# EXTRACTED INFORMATION start

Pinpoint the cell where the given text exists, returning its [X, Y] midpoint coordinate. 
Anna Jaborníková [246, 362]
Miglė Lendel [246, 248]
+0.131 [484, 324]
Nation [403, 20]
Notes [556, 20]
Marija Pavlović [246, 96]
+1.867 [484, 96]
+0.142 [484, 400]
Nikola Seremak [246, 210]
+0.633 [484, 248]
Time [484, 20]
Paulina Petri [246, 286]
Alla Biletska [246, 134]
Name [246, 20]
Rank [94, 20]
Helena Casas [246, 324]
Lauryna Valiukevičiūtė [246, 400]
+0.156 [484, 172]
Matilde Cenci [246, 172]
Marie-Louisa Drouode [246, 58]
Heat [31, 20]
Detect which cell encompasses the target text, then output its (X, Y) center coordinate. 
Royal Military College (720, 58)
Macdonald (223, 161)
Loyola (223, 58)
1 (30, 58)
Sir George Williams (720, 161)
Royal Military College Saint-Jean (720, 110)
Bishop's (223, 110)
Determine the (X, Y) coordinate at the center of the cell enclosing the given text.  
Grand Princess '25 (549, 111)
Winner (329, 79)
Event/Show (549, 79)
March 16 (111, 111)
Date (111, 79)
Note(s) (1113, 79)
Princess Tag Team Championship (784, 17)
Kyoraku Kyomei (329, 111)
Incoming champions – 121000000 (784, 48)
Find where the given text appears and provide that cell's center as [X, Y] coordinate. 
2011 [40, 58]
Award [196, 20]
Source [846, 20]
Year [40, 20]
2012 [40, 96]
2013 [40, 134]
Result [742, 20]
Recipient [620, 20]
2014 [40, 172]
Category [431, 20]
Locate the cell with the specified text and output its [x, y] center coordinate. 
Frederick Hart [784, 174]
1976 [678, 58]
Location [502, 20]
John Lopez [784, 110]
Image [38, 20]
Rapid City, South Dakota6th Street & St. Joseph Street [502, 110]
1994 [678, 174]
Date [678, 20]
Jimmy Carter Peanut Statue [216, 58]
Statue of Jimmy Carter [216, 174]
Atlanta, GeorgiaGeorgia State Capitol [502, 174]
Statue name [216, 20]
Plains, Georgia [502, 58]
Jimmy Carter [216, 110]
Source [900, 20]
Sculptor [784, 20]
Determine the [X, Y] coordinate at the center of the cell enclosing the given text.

# EXTRACTED INFORMATION end

◆ WHAT THIS TASK INVOLVES
Copy out every line of the listing above, word for word and in the same order.

◆ IN RESPONSE
Pinpoint the cell where the given text exists, returning its [X, Y] midpoint coordinate. 
Anna Jaborníková [246, 362]
Miglė Lendel [246, 248]
+0.131 [484, 324]
Nation [403, 20]
Notes [556, 20]
Marija Pavlović [246, 96]
+1.867 [484, 96]
+0.142 [484, 400]
Nikola Seremak [246, 210]
+0.633 [484, 248]
Time [484, 20]
Paulina Petri [246, 286]
Alla Biletska [246, 134]
Name [246, 20]
Rank [94, 20]
Helena Casas [246, 324]
Lauryna Valiukevičiūtė [246, 400]
+0.156 [484, 172]
Matilde Cenci [246, 172]
Marie-Louisa Drouode [246, 58]
Heat [31, 20]
Detect which cell encompasses the target text, then output its (X, Y) center coordinate. 
Royal Military College (720, 58)
Macdonald (223, 161)
Loyola (223, 58)
1 (30, 58)
Sir George Williams (720, 161)
Royal Military College Saint-Jean (720, 110)
Bishop's (223, 110)
Determine the (X, Y) coordinate at the center of the cell enclosing the given text.  
Grand Princess '25 (549, 111)
Winner (329, 79)
Event/Show (549, 79)
March 16 (111, 111)
Date (111, 79)
Note(s) (1113, 79)
Princess Tag Team Championship (784, 17)
Kyoraku Kyomei (329, 111)
Incoming champions – 121000000 (784, 48)
Find where the given text appears and provide that cell's center as [X, Y] coordinate. 
2011 [40, 58]
Award [196, 20]
Source [846, 20]
Year [40, 20]
2012 [40, 96]
2013 [40, 134]
Result [742, 20]
Recipient [620, 20]
2014 [40, 172]
Category [431, 20]
Locate the cell with the specified text and output its [x, y] center coordinate. 
Frederick Hart [784, 174]
1976 [678, 58]
Location [502, 20]
John Lopez [784, 110]
Image [38, 20]
Rapid City, South Dakota6th Street & St. Joseph Street [502, 110]
1994 [678, 174]
Date [678, 20]
Jimmy Carter Peanut Statue [216, 58]
Statue of Jimmy Carter [216, 174]
Atlanta, GeorgiaGeorgia State Capitol [502, 174]
Statue name [216, 20]
Plains, Georgia [502, 58]
Jimmy Carter [216, 110]
Source [900, 20]
Sculptor [784, 20]
Determine the [X, Y] coordinate at the center of the cell enclosing the given text.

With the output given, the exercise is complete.